● **ENTRIES SUPPLIED**
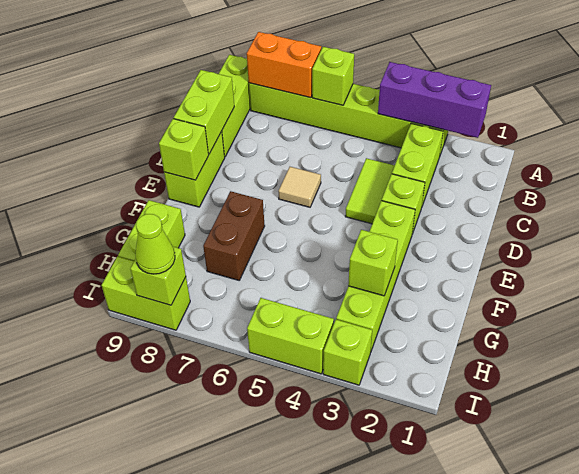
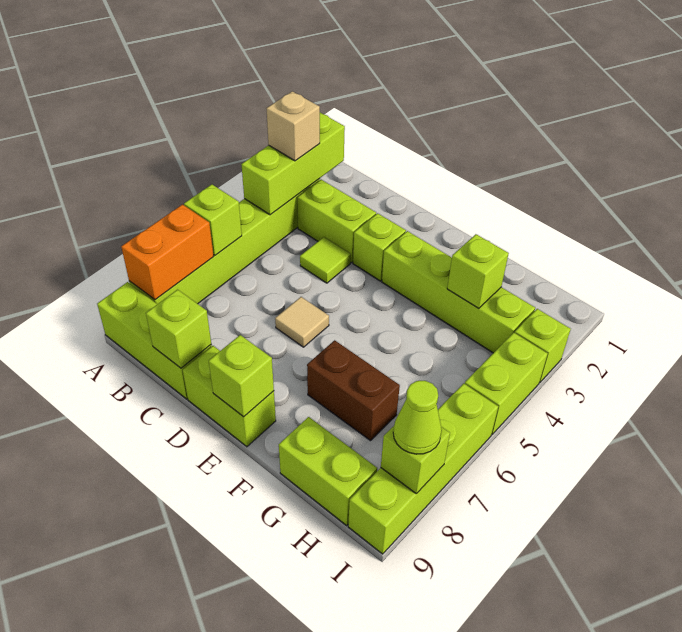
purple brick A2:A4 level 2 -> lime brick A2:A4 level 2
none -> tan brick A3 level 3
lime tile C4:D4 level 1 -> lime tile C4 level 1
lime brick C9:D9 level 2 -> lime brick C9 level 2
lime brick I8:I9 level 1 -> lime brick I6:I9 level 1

---

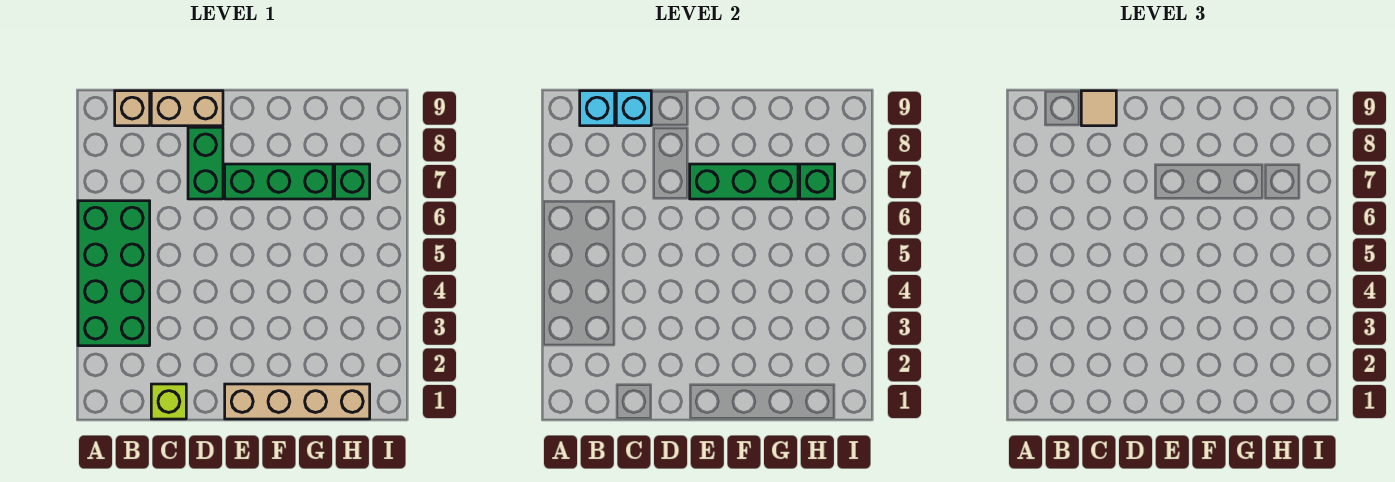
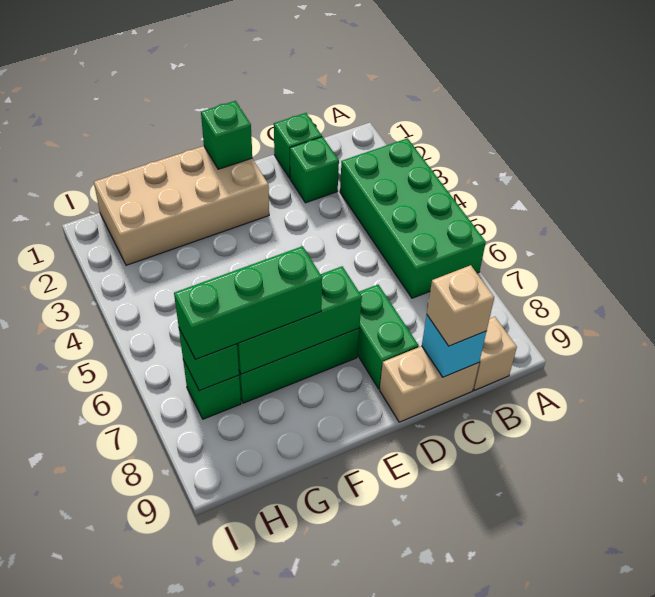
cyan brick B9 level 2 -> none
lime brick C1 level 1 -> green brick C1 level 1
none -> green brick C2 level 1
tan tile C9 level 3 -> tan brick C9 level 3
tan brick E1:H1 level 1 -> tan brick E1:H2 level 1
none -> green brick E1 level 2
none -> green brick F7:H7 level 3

● **WHAT THIS TASK INVOLVES**
From the data above, output exactly the lines between the one containing "tan tile C9 level 3 -> tan brick C9 level 3" and the one containing "none -> green brick F7:H7 level 3", counting both of them.

● **RESULT OF THE EXERCISE**
tan tile C9 level 3 -> tan brick C9 level 3
tan brick E1:H1 level 1 -> tan brick E1:H2 level 1
none -> green brick E1 level 2
none -> green brick F7:H7 level 3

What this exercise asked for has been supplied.